(Stored data)

-- Opening Marker --

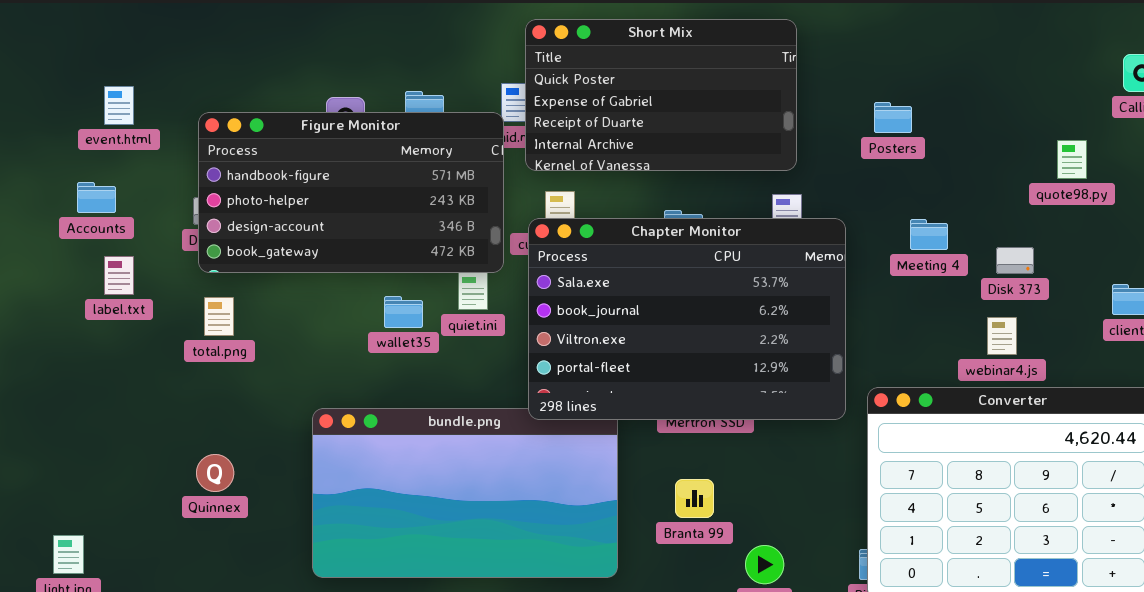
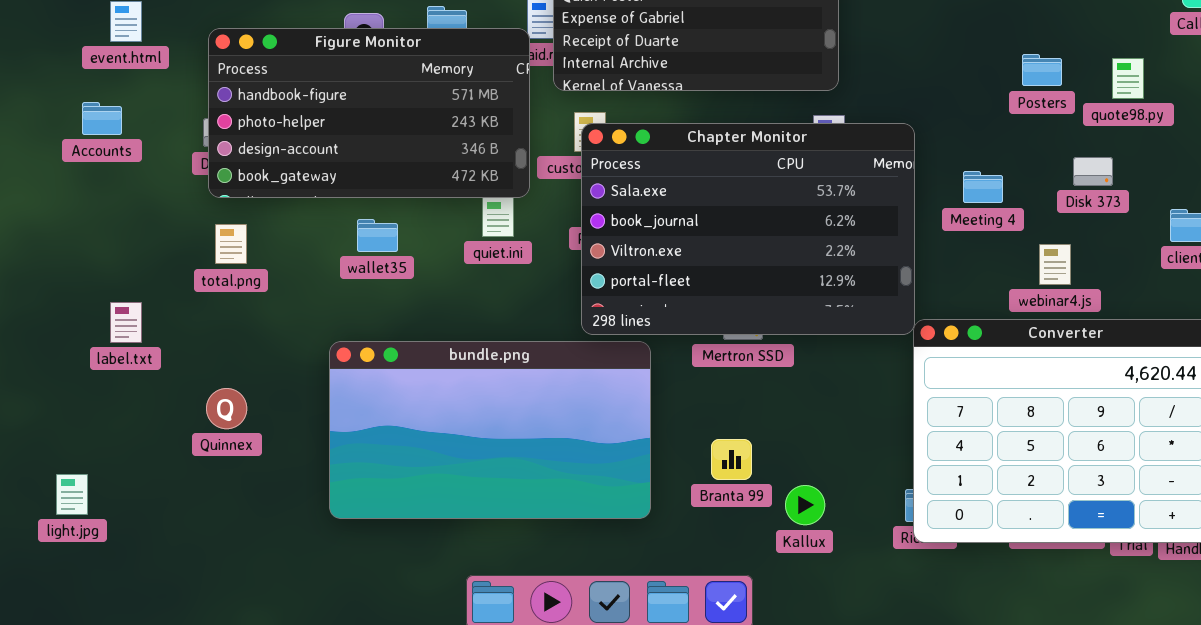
Posters: [874,102,912,133] -> [1022,54,1062,86], moved
Chapter Monitor: [528,218,846,420] -> [581,123,915,335], moved
Meeting 4: [910,219,948,250] -> [963,171,1003,203], moved
Disk 373: [996,247,1034,274] -> [1073,157,1113,186], moved
label.txt: [104,256,134,295] -> [110,302,142,343], moved
wallet35: [384,296,423,328] -> [357,219,398,252], moved
Branta 99: [675,479,714,518] -> [711,439,752,480], moved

-- Closing Marker --

Try it — Reproduce each line of the records exactly and exclude any images.

The answer —
Posters: [874,102,912,133] -> [1022,54,1062,86], moved
Chapter Monitor: [528,218,846,420] -> [581,123,915,335], moved
Meeting 4: [910,219,948,250] -> [963,171,1003,203], moved
Disk 373: [996,247,1034,274] -> [1073,157,1113,186], moved
label.txt: [104,256,134,295] -> [110,302,142,343], moved
wallet35: [384,296,423,328] -> [357,219,398,252], moved
Branta 99: [675,479,714,518] -> [711,439,752,480], moved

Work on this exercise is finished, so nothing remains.